== Task directions ==
Only the lines from the one containing "C1: none -> 4.7uF (plus VBUS, minus COM)" through the end of the data below should be copied, each exactly as written and with both ends kept.

== Records to process ==

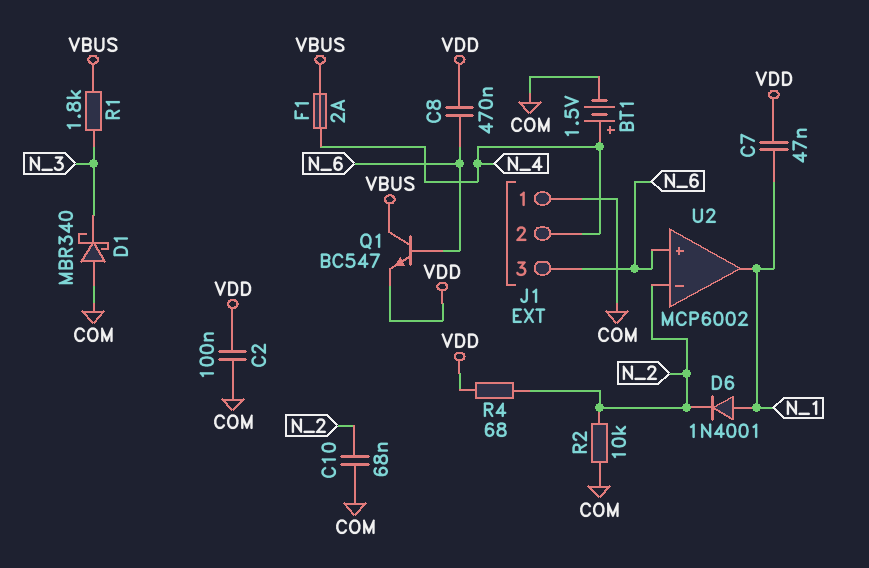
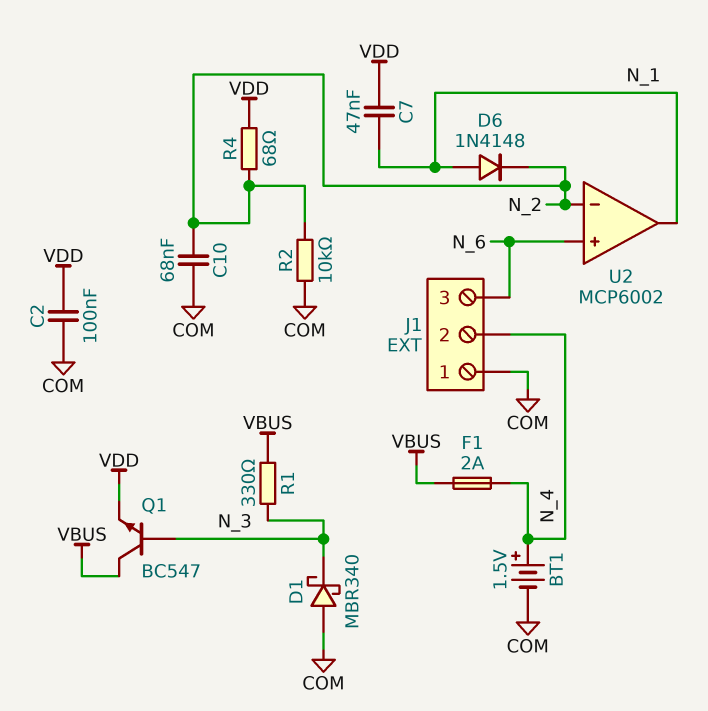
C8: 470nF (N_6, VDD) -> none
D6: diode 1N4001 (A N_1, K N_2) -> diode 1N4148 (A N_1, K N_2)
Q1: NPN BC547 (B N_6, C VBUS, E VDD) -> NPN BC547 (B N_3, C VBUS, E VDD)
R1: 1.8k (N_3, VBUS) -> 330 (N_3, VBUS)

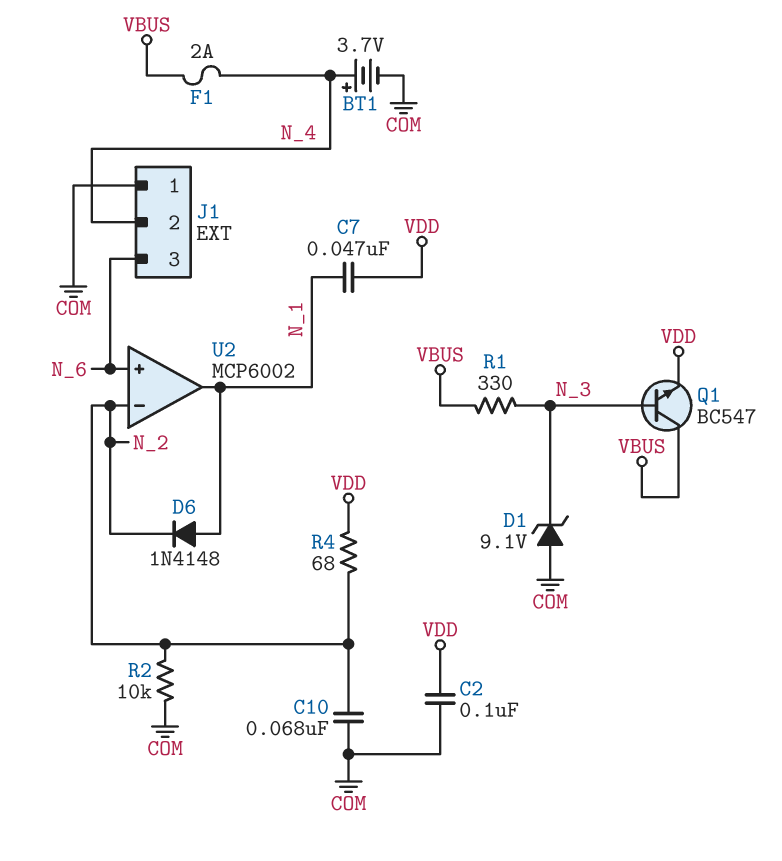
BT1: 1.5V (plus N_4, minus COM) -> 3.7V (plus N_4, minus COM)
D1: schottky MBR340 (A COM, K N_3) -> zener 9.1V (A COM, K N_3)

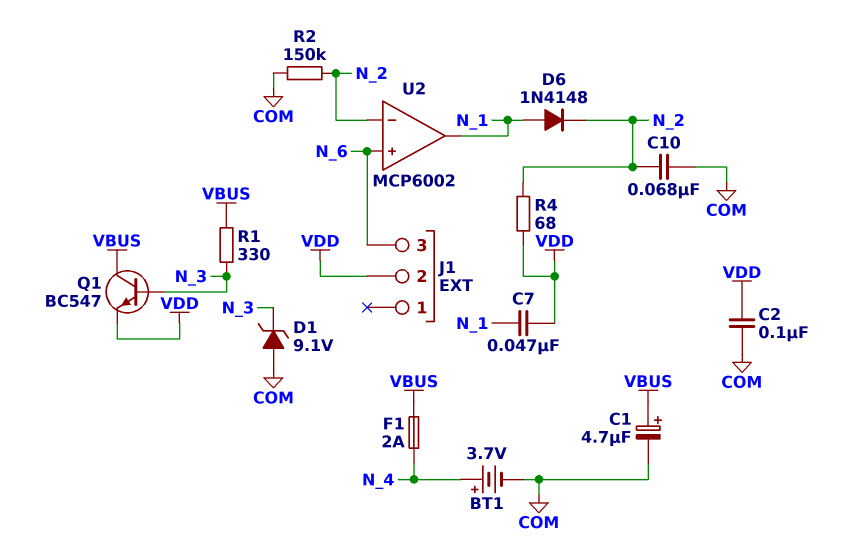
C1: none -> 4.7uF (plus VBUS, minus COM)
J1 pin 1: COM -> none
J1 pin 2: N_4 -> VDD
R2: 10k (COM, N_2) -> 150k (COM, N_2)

== Your solution ==
C1: none -> 4.7uF (plus VBUS, minus COM)
J1 pin 1: COM -> none
J1 pin 2: N_4 -> VDD
R2: 10k (COM, N_2) -> 150k (COM, N_2)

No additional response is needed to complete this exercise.